* [Data under study]:
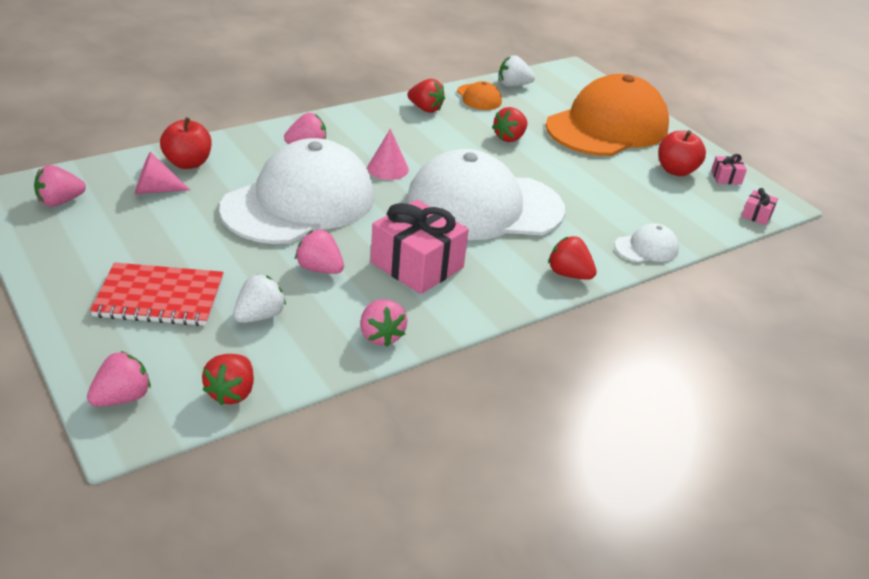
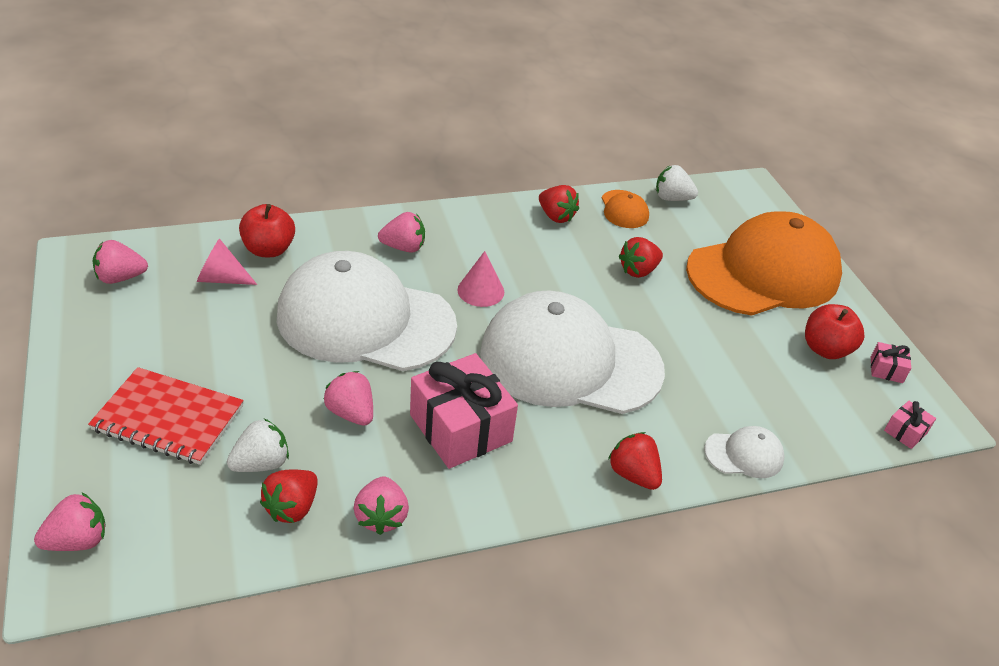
camera: 15 degrees right, 5 degrees up
(231, 393) = (191, 559): red strawberry -> red strawberry (292, 508)
(299, 202) = (365, 320): white cap -> white cap turned 135 degrees counterclockwise

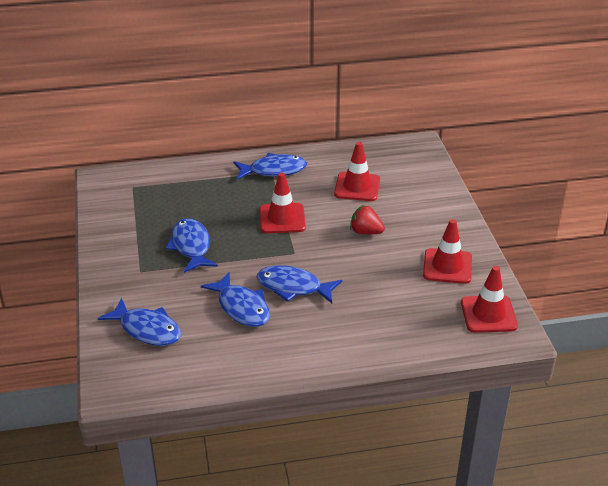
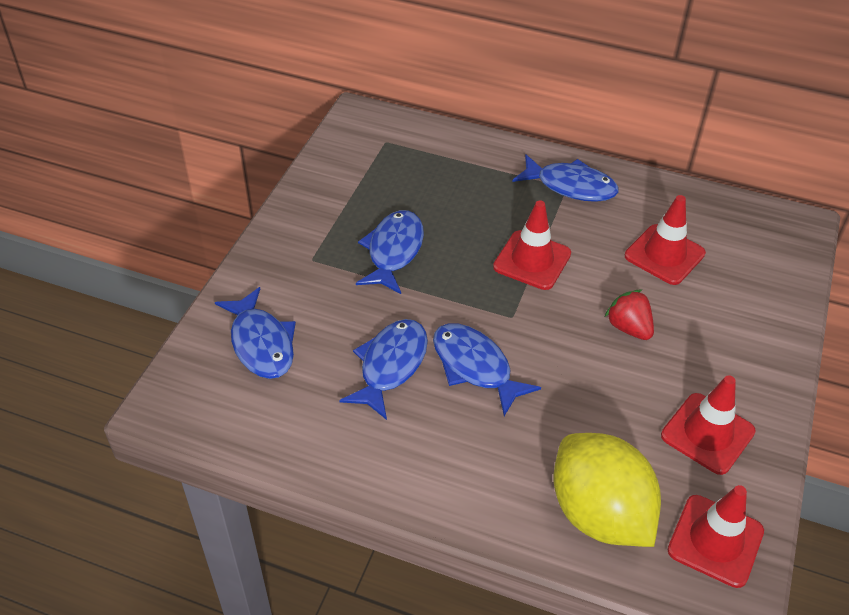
camera: 30 degrees right, 10 degrees up
(241, 307) = (390, 366): blue fish -> blue fish turned 150 degrees counterclockwise
(420, 328) = (599, 513): none -> yellow lemon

* [Work order]: Lines in the listing that include the word "turned": how many are there? Give the number alone.

* [Exercise result]: 2